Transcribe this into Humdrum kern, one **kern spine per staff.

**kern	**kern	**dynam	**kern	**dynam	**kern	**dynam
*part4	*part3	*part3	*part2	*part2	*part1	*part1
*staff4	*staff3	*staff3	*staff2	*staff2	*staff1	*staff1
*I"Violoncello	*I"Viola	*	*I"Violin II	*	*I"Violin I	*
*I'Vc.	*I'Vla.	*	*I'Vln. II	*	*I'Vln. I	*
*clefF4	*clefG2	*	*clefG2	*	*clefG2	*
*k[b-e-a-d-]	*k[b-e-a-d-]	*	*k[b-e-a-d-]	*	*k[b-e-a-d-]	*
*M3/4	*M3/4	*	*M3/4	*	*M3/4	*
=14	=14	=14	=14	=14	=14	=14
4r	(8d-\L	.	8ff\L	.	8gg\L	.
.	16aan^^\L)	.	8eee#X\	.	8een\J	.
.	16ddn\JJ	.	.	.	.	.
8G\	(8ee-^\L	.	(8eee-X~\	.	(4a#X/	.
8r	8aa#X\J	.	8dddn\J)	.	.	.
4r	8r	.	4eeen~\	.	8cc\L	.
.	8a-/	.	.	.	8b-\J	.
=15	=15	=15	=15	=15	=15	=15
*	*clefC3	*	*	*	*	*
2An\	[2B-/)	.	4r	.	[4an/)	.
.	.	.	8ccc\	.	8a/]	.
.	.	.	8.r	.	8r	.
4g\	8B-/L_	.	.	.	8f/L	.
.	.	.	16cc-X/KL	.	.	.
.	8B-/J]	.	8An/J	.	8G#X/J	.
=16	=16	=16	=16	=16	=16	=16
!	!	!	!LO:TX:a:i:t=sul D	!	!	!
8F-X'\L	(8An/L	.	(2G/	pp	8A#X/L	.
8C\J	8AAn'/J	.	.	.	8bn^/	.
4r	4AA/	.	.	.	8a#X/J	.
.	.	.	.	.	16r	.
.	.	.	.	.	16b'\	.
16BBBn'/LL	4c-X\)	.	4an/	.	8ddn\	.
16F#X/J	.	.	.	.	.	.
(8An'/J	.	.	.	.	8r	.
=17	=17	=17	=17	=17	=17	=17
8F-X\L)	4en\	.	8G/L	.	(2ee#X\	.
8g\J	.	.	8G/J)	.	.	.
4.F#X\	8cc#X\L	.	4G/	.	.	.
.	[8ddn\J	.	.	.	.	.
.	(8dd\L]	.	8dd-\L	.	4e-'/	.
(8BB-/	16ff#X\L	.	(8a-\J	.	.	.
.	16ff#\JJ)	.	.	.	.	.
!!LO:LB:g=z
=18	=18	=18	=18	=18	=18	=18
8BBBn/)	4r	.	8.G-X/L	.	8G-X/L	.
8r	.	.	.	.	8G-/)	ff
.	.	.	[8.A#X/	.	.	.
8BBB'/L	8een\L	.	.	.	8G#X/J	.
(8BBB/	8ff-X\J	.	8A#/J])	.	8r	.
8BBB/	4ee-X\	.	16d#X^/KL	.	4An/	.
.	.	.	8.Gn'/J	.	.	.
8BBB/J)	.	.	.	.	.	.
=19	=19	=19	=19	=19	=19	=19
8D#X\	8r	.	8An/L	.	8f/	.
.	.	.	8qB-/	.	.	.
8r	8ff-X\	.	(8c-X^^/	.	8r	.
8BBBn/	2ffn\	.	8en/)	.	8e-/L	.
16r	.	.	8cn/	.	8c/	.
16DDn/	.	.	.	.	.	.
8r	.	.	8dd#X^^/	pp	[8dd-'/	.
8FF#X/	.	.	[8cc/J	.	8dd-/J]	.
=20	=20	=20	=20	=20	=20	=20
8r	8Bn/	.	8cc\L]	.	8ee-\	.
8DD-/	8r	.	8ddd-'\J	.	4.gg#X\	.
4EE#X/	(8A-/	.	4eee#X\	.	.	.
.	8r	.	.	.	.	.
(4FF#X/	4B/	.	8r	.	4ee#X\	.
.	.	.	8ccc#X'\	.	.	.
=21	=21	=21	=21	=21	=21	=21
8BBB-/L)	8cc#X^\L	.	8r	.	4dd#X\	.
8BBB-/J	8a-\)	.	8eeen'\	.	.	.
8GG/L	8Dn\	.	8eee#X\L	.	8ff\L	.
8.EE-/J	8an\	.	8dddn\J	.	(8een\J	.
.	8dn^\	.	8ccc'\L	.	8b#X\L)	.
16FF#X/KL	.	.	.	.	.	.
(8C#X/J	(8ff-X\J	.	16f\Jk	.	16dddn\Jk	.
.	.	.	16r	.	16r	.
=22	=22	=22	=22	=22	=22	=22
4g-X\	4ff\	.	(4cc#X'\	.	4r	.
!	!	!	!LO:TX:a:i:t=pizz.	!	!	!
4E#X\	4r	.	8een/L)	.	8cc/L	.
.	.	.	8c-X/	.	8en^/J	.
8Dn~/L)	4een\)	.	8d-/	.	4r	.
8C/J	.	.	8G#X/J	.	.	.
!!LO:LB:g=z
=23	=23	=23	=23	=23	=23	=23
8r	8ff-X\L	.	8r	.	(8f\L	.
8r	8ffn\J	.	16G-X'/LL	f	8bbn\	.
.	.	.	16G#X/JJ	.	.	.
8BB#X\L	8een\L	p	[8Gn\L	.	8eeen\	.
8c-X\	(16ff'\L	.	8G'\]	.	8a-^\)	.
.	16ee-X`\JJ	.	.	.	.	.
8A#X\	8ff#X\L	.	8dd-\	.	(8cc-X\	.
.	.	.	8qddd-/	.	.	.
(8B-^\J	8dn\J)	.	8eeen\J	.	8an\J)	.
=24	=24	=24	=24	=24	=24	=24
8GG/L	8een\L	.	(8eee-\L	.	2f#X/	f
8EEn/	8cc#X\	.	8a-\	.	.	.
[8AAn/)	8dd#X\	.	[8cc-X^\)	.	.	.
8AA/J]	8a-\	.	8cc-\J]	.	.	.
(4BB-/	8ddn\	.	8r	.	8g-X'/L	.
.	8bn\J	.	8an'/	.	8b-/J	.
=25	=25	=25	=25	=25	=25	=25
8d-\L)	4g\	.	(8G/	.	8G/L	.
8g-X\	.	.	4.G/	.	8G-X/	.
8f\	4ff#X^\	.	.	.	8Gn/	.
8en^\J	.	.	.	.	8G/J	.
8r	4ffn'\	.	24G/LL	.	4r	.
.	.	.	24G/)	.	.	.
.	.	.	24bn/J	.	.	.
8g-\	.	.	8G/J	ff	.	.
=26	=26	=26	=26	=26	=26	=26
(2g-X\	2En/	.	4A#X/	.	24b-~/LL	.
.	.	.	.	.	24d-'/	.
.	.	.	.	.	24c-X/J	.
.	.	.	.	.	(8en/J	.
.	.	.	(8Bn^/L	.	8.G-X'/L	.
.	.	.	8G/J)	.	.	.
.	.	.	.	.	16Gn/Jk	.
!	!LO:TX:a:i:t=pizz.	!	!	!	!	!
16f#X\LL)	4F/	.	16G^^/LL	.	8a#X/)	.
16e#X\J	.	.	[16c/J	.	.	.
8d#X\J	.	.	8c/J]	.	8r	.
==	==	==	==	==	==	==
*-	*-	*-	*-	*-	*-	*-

What this task involves: Pick out every line in the rows above that contains the string "kern", and copy each one in full.

Written solution:
Transcribe this into Humdrum kern, one **kern spine per staff.
**kern	**kern	**dynam	**kern	**dynam	**kern	**dynam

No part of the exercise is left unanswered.